Your task: Find every line in the records below that contains the word "yellow", and copy each such line.

(Source records begins)

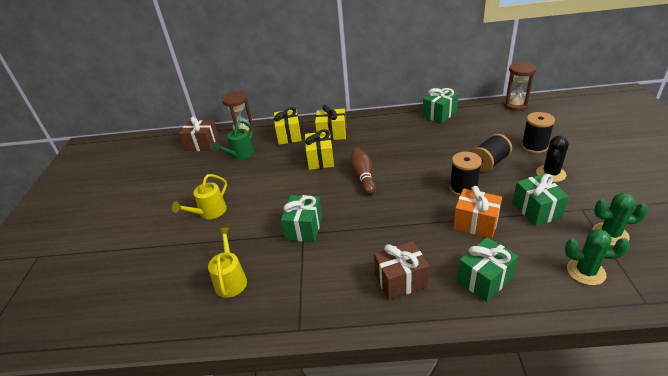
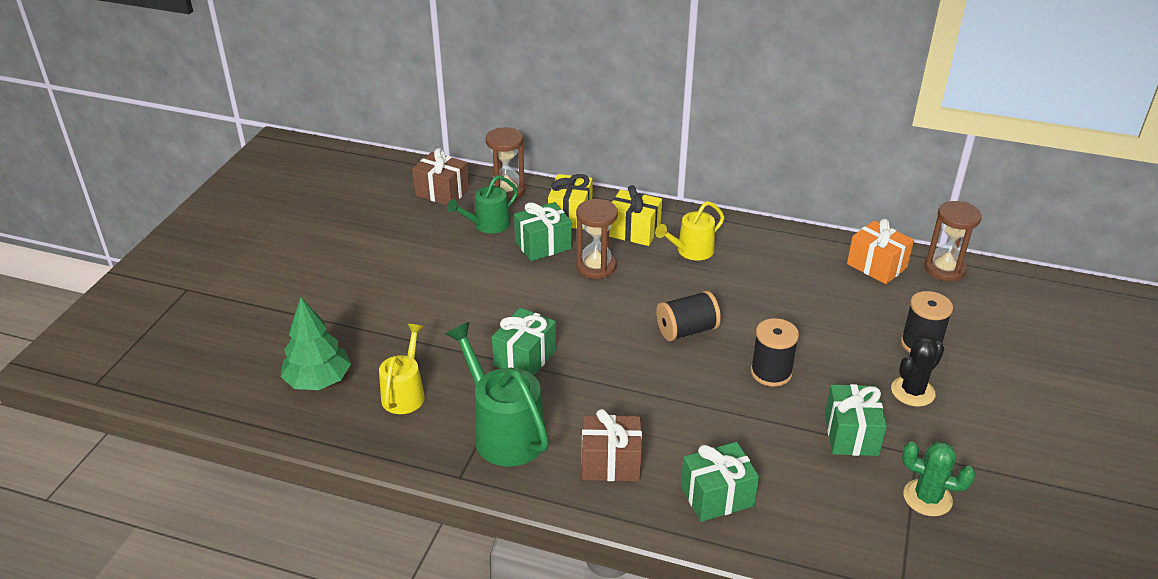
camera: 15 degrees right, 0 degrees up
(161, 291) = (318, 380): none -> green tree
(209, 212) = (413, 297): yellow watering can -> yellow watering can (691, 251)
(315, 284) = (504, 432): none -> green watering can
(320, 159) = (596, 267): yellow gift -> brown hourglass
(363, 177) = (641, 312): brown bowling pin -> none
(439, 114) = (814, 248): green gift -> green gift (543, 245)
(475, 223) = (754, 425): orange gift -> orange gift (876, 266)
(489, 163) = (834, 347): black spool -> black spool (686, 330)
(586, 271) = (855, 531): green cactus -> none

(Source records ends)

Response area:
(209, 212) = (413, 297): yellow watering can -> yellow watering can (691, 251)
(320, 159) = (596, 267): yellow gift -> brown hourglass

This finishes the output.